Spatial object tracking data
━━━━━━━━━━
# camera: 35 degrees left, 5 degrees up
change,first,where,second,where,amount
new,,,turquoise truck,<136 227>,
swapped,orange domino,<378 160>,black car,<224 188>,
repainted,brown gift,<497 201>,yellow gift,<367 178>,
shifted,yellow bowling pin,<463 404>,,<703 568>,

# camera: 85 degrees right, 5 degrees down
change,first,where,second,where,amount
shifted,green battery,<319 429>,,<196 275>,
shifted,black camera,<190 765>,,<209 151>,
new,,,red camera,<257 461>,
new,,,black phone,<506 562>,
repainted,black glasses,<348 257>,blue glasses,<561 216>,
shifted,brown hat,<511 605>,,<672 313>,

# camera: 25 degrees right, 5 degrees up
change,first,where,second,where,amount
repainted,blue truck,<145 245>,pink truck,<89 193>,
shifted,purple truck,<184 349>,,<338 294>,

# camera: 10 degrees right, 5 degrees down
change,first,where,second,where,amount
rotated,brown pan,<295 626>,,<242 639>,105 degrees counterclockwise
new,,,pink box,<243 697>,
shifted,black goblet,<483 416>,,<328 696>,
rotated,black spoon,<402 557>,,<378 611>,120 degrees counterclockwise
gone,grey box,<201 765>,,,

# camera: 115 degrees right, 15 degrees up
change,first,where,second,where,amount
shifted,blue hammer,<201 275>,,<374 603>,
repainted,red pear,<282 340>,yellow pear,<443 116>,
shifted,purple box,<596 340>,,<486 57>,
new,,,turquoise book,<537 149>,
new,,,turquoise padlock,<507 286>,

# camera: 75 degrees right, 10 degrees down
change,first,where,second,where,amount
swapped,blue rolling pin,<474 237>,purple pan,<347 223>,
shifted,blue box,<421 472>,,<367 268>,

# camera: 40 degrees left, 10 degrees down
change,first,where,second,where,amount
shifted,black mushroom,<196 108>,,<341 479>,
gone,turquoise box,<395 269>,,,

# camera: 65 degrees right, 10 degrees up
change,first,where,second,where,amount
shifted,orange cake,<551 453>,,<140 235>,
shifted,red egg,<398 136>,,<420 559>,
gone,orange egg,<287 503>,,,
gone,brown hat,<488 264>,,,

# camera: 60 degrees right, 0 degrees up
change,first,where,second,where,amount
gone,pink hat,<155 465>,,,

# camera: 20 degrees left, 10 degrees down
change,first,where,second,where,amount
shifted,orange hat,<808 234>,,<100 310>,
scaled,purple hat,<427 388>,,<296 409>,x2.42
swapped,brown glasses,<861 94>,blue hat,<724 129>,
━━━━━━━━━━
Problem details — Set down every entry exactly as given.

Answer to this task —
# camera: 35 degrees left, 5 degrees up
change,first,where,second,where,amount
new,,,turquoise truck,<136 227>,
swapped,orange domino,<378 160>,black car,<224 188>,
repainted,brown gift,<497 201>,yellow gift,<367 178>,
shifted,yellow bowling pin,<463 404>,,<703 568>,

# camera: 85 degrees right, 5 degrees down
change,first,where,second,where,amount
shifted,green battery,<319 429>,,<196 275>,
shifted,black camera,<190 765>,,<209 151>,
new,,,red camera,<257 461>,
new,,,black phone,<506 562>,
repainted,black glasses,<348 257>,blue glasses,<561 216>,
shifted,brown hat,<511 605>,,<672 313>,

# camera: 25 degrees right, 5 degrees up
change,first,where,second,where,amount
repainted,blue truck,<145 245>,pink truck,<89 193>,
shifted,purple truck,<184 349>,,<338 294>,

# camera: 10 degrees right, 5 degrees down
change,first,where,second,where,amount
rotated,brown pan,<295 626>,,<242 639>,105 degrees counterclockwise
new,,,pink box,<243 697>,
shifted,black goblet,<483 416>,,<328 696>,
rotated,black spoon,<402 557>,,<378 611>,120 degrees counterclockwise
gone,grey box,<201 765>,,,

# camera: 115 degrees right, 15 degrees up
change,first,where,second,where,amount
shifted,blue hammer,<201 275>,,<374 603>,
repainted,red pear,<282 340>,yellow pear,<443 116>,
shifted,purple box,<596 340>,,<486 57>,
new,,,turquoise book,<537 149>,
new,,,turquoise padlock,<507 286>,

# camera: 75 degrees right, 10 degrees down
change,first,where,second,where,amount
swapped,blue rolling pin,<474 237>,purple pan,<347 223>,
shifted,blue box,<421 472>,,<367 268>,

# camera: 40 degrees left, 10 degrees down
change,first,where,second,where,amount
shifted,black mushroom,<196 108>,,<341 479>,
gone,turquoise box,<395 269>,,,

# camera: 65 degrees right, 10 degrees up
change,first,where,second,where,amount
shifted,orange cake,<551 453>,,<140 235>,
shifted,red egg,<398 136>,,<420 559>,
gone,orange egg,<287 503>,,,
gone,brown hat,<488 264>,,,

# camera: 60 degrees right, 0 degrees up
change,first,where,second,where,amount
gone,pink hat,<155 465>,,,

# camera: 20 degrees left, 10 degrees down
change,first,where,second,where,amount
shifted,orange hat,<808 234>,,<100 310>,
scaled,purple hat,<427 388>,,<296 409>,x2.42
swapped,brown glasses,<861 94>,blue hat,<724 129>,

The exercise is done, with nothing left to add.